Reproduce the full set of records verbatim.
───── Dataset records
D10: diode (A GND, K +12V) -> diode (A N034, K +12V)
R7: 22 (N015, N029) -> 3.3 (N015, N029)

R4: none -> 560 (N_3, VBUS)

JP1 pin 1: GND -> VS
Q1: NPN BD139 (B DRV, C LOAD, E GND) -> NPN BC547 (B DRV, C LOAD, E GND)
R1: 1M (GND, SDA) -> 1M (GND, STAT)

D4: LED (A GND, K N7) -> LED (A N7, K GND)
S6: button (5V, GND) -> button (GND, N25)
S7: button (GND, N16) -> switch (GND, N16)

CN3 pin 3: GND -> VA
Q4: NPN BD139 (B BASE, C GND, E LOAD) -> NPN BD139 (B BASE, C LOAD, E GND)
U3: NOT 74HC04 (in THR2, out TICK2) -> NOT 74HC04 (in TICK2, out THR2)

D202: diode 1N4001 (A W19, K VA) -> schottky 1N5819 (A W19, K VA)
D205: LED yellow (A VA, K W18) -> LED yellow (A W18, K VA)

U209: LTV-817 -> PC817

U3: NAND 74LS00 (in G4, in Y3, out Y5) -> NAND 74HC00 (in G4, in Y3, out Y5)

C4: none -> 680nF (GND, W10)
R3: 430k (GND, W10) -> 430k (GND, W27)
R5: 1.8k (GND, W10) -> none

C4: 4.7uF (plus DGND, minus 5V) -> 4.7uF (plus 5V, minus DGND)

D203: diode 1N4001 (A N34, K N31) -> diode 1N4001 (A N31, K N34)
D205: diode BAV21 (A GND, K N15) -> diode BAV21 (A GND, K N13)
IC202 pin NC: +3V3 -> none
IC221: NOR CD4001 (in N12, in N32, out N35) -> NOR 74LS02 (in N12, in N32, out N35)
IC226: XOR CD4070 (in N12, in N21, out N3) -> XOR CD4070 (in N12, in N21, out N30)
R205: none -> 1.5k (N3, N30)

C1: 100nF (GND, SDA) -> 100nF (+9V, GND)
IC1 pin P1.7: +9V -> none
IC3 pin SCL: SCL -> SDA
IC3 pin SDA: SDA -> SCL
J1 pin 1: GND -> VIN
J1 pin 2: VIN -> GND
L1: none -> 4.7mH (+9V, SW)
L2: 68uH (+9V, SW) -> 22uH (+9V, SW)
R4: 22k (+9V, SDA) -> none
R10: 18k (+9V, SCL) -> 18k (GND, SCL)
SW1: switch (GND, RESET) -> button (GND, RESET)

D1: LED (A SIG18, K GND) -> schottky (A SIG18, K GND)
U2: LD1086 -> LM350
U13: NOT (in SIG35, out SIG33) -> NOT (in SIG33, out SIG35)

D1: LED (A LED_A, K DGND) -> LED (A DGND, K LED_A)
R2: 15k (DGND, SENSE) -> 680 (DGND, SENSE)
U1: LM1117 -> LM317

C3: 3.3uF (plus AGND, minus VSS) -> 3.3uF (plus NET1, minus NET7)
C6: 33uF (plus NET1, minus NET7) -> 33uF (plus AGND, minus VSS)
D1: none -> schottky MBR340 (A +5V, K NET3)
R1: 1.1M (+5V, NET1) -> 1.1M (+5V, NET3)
──────────
• [Exercise result]
D10: diode (A GND, K +12V) -> diode (A N034, K +12V)
R7: 22 (N015, N029) -> 3.3 (N015, N029)

R4: none -> 560 (N_3, VBUS)

JP1 pin 1: GND -> VS
Q1: NPN BD139 (B DRV, C LOAD, E GND) -> NPN BC547 (B DRV, C LOAD, E GND)
R1: 1M (GND, SDA) -> 1M (GND, STAT)

D4: LED (A GND, K N7) -> LED (A N7, K GND)
S6: button (5V, GND) -> button (GND, N25)
S7: button (GND, N16) -> switch (GND, N16)

CN3 pin 3: GND -> VA
Q4: NPN BD139 (B BASE, C GND, E LOAD) -> NPN BD139 (B BASE, C LOAD, E GND)
U3: NOT 74HC04 (in THR2, out TICK2) -> NOT 74HC04 (in TICK2, out THR2)

D202: diode 1N4001 (A W19, K VA) -> schottky 1N5819 (A W19, K VA)
D205: LED yellow (A VA, K W18) -> LED yellow (A W18, K VA)

U209: LTV-817 -> PC817

U3: NAND 74LS00 (in G4, in Y3, out Y5) -> NAND 74HC00 (in G4, in Y3, out Y5)

C4: none -> 680nF (GND, W10)
R3: 430k (GND, W10) -> 430k (GND, W27)
R5: 1.8k (GND, W10) -> none

C4: 4.7uF (plus DGND, minus 5V) -> 4.7uF (plus 5V, minus DGND)

D203: diode 1N4001 (A N34, K N31) -> diode 1N4001 (A N31, K N34)
D205: diode BAV21 (A GND, K N15) -> diode BAV21 (A GND, K N13)
IC202 pin NC: +3V3 -> none
IC221: NOR CD4001 (in N12, in N32, out N35) -> NOR 74LS02 (in N12, in N32, out N35)
IC226: XOR CD4070 (in N12, in N21, out N3) -> XOR CD4070 (in N12, in N21, out N30)
R205: none -> 1.5k (N3, N30)

C1: 100nF (GND, SDA) -> 100nF (+9V, GND)
IC1 pin P1.7: +9V -> none
IC3 pin SCL: SCL -> SDA
IC3 pin SDA: SDA -> SCL
J1 pin 1: GND -> VIN
J1 pin 2: VIN -> GND
L1: none -> 4.7mH (+9V, SW)
L2: 68uH (+9V, SW) -> 22uH (+9V, SW)
R4: 22k (+9V, SDA) -> none
R10: 18k (+9V, SCL) -> 18k (GND, SCL)
SW1: switch (GND, RESET) -> button (GND, RESET)

D1: LED (A SIG18, K GND) -> schottky (A SIG18, K GND)
U2: LD1086 -> LM350
U13: NOT (in SIG35, out SIG33) -> NOT (in SIG33, out SIG35)

D1: LED (A LED_A, K DGND) -> LED (A DGND, K LED_A)
R2: 15k (DGND, SENSE) -> 680 (DGND, SENSE)
U1: LM1117 -> LM317

C3: 3.3uF (plus AGND, minus VSS) -> 3.3uF (plus NET1, minus NET7)
C6: 33uF (plus NET1, minus NET7) -> 33uF (plus AGND, minus VSS)
D1: none -> schottky MBR340 (A +5V, K NET3)
R1: 1.1M (+5V, NET1) -> 1.1M (+5V, NET3)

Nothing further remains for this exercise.